Material shown:
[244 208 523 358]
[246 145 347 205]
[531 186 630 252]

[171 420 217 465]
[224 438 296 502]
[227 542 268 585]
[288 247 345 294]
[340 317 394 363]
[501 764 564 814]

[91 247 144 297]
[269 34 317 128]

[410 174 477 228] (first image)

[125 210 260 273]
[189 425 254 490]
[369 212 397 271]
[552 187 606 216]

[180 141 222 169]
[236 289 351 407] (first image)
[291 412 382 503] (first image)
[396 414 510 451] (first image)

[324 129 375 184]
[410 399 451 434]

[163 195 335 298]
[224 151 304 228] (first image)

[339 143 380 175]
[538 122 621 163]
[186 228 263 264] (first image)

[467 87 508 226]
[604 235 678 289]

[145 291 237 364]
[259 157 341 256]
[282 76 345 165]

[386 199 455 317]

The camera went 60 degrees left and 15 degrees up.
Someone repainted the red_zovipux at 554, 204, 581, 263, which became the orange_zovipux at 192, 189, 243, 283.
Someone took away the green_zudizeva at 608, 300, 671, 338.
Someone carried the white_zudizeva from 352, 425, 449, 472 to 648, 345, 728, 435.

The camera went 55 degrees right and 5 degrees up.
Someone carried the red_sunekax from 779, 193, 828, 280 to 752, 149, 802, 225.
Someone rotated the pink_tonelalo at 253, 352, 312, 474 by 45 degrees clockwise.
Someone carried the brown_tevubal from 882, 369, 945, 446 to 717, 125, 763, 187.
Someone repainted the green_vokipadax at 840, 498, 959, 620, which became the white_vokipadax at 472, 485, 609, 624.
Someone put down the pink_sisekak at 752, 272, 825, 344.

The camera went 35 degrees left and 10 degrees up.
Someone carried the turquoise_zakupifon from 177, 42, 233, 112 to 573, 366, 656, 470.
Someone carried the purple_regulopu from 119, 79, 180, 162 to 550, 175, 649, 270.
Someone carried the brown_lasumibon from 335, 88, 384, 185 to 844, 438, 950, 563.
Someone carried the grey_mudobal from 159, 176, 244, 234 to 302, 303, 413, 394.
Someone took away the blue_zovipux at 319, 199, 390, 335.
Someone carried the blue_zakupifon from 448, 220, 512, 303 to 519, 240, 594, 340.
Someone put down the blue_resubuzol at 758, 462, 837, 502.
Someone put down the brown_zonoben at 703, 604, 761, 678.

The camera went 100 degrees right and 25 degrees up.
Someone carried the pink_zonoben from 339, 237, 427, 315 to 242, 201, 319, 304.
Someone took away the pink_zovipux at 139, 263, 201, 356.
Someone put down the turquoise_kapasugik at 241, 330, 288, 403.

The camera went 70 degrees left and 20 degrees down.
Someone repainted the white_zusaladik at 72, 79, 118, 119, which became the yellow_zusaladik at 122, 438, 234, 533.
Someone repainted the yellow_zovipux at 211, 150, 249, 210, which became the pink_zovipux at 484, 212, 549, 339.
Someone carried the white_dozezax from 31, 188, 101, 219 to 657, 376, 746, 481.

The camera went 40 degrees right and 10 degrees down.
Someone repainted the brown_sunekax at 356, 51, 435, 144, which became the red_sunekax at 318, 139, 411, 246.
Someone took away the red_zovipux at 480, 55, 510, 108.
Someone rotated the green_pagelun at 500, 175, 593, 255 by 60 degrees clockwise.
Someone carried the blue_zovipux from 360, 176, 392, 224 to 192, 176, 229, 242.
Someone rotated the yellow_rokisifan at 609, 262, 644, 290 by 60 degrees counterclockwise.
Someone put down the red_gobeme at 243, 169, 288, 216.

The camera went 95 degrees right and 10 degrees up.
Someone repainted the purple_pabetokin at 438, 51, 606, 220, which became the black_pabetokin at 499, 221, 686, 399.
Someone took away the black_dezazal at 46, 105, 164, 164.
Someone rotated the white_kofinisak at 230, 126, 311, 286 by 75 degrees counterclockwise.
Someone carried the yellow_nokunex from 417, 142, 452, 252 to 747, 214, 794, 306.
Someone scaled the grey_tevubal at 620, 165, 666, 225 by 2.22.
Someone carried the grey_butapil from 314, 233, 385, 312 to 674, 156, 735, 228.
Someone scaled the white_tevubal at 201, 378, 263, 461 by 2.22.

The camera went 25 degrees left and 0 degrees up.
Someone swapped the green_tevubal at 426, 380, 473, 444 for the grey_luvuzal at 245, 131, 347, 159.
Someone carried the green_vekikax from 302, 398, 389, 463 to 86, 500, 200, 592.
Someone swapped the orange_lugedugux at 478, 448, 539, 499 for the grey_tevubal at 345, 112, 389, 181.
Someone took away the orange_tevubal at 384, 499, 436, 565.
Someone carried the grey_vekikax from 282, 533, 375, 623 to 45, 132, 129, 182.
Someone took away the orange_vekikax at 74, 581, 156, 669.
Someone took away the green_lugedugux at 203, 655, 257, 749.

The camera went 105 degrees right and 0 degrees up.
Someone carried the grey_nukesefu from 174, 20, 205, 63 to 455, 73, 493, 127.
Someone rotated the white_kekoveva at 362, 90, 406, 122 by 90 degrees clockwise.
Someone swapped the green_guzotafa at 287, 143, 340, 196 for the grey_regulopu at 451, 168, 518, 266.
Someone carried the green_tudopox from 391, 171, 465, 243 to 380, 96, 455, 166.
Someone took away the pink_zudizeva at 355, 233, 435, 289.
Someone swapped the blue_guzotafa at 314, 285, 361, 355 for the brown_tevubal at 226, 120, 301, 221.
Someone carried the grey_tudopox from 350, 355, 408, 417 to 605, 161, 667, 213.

Exercise prompt:
If a line falls between the first line of the data above and the line holding "Someone took away the green_zudizeva", inclusive, retype it exactly; retype no other line.

Answer area:
[244 208 523 358]
[246 145 347 205]
[531 186 630 252]

[171 420 217 465]
[224 438 296 502]
[227 542 268 585]
[288 247 345 294]
[340 317 394 363]
[501 764 564 814]

[91 247 144 297]
[269 34 317 128]

[410 174 477 228] (first image)

[125 210 260 273]
[189 425 254 490]
[369 212 397 271]
[552 187 606 216]

[180 141 222 169]
[236 289 351 407] (first image)
[291 412 382 503] (first image)
[396 414 510 451] (first image)

[324 129 375 184]
[410 399 451 434]

[163 195 335 298]
[224 151 304 228] (first image)

[339 143 380 175]
[538 122 621 163]
[186 228 263 264] (first image)

[467 87 508 226]
[604 235 678 289]

[145 291 237 364]
[259 157 341 256]
[282 76 345 165]

[386 199 455 317]

The camera went 60 degrees left and 15 degrees up.
Someone repainted the red_zovipux at 554, 204, 581, 263, which became the orange_zovipux at 192, 189, 243, 283.
Someone took away the green_zudizeva at 608, 300, 671, 338.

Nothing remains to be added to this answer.